*** Opening Data provided ***

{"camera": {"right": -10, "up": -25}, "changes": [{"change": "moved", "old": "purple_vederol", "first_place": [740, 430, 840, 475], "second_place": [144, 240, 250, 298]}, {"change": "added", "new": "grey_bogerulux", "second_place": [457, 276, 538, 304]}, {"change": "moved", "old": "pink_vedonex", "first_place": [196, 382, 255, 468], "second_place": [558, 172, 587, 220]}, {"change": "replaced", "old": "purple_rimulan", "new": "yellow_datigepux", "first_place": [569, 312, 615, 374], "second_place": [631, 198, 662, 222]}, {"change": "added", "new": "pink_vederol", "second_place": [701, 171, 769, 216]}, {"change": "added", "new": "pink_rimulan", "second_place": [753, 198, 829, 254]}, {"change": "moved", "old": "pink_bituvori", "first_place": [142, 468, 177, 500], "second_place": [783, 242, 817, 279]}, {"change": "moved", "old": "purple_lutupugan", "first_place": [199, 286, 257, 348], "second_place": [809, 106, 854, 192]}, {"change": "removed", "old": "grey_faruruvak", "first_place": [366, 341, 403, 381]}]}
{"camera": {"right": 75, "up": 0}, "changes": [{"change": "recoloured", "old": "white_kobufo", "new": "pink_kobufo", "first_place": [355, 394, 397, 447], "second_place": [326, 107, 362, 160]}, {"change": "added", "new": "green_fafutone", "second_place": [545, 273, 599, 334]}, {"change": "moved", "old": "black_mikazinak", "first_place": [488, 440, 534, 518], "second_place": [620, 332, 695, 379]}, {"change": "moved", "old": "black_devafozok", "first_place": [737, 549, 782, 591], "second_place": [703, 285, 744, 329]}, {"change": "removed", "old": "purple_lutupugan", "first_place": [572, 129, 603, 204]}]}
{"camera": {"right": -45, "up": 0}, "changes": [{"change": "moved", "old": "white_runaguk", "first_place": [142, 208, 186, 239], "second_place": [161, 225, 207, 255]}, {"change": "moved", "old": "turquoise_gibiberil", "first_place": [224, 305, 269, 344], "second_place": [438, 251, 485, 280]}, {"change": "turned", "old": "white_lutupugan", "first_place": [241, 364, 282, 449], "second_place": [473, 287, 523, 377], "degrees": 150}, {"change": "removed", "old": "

*** Closing Data provided ***

Activity
Restate the entire listing verbatim.

Exercise solution
{"camera": {"right": -10, "up": -25}, "changes": [{"change": "moved", "old": "purple_vederol", "first_place": [740, 430, 840, 475], "second_place": [144, 240, 250, 298]}, {"change": "added", "new": "grey_bogerulux", "second_place": [457, 276, 538, 304]}, {"change": "moved", "old": "pink_vedonex", "first_place": [196, 382, 255, 468], "second_place": [558, 172, 587, 220]}, {"change": "replaced", "old": "purple_rimulan", "new": "yellow_datigepux", "first_place": [569, 312, 615, 374], "second_place": [631, 198, 662, 222]}, {"change": "added", "new": "pink_vederol", "second_place": [701, 171, 769, 216]}, {"change": "added", "new": "pink_rimulan", "second_place": [753, 198, 829, 254]}, {"change": "moved", "old": "pink_bituvori", "first_place": [142, 468, 177, 500], "second_place": [783, 242, 817, 279]}, {"change": "moved", "old": "purple_lutupugan", "first_place": [199, 286, 257, 348], "second_place": [809, 106, 854, 192]}, {"change": "removed", "old": "grey_faruruvak", "first_place": [366, 341, 403, 381]}]}
{"camera": {"right": 75, "up": 0}, "changes": [{"change": "recoloured", "old": "white_kobufo", "new": "pink_kobufo", "first_place": [355, 394, 397, 447], "second_place": [326, 107, 362, 160]}, {"change": "added", "new": "green_fafutone", "second_place": [545, 273, 599, 334]}, {"change": "moved", "old": "black_mikazinak", "first_place": [488, 440, 534, 518], "second_place": [620, 332, 695, 379]}, {"change": "moved", "old": "black_devafozok", "first_place": [737, 549, 782, 591], "second_place": [703, 285, 744, 329]}, {"change": "removed", "old": "purple_lutupugan", "first_place": [572, 129, 603, 204]}]}
{"camera": {"right": -45, "up": 0}, "changes": [{"change": "moved", "old": "white_runaguk", "first_place": [142, 208, 186, 239], "second_place": [161, 225, 207, 255]}, {"change": "moved", "old": "turquoise_gibiberil", "first_place": [224, 305, 269, 344], "second_place": [438, 251, 485, 280]}, {"change": "turned", "old": "white_lutupugan", "first_place": [241, 364, 282, 449], "second_place": [473, 287, 523, 377], "degrees": 150}, {"change": "removed", "old": "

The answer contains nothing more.